-------- Source data
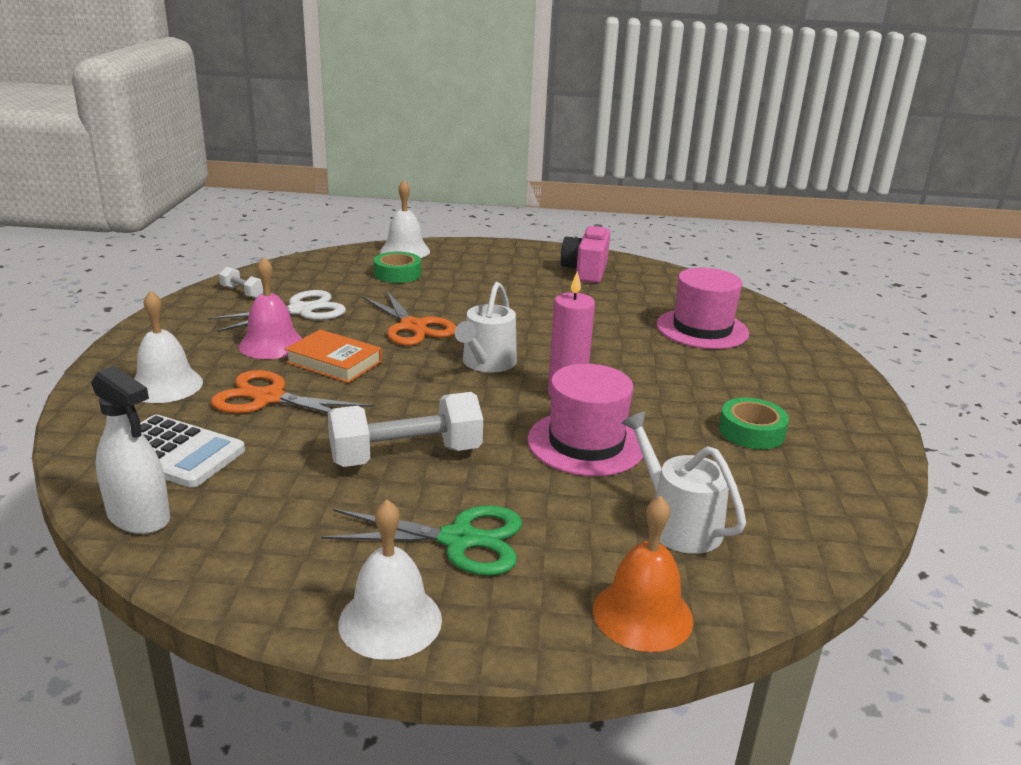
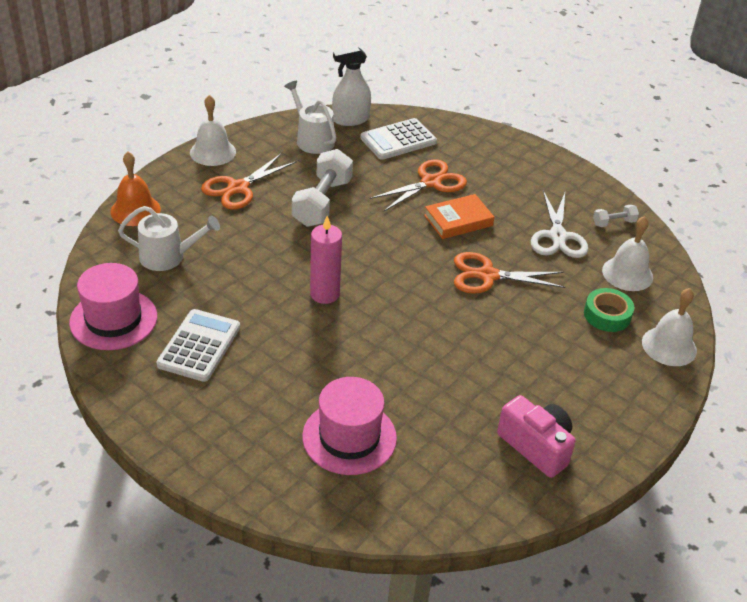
camera: 125 degrees right, 15 degrees up
(166, 385) = (478, 156): white bell -> white bell (627, 273)
(271, 344) = (507, 206): pink bell -> none
(459, 540) = (238, 188): green scissors -> orange scissors
(486, 363) = (399, 282): white watering can -> white watering can (312, 139)
(586, 443) = (265, 269): pink hat -> pink hat (113, 319)
(751, 431) = (199, 346): green tape -> white calculator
----------------
#### [What you will do]
Every record above should be transcribed exactly; the pictures stay out of the copy.

#### [Solution to this task]
camera: 125 degrees right, 15 degrees up
(166, 385) = (478, 156): white bell -> white bell (627, 273)
(271, 344) = (507, 206): pink bell -> none
(459, 540) = (238, 188): green scissors -> orange scissors
(486, 363) = (399, 282): white watering can -> white watering can (312, 139)
(586, 443) = (265, 269): pink hat -> pink hat (113, 319)
(751, 431) = (199, 346): green tape -> white calculator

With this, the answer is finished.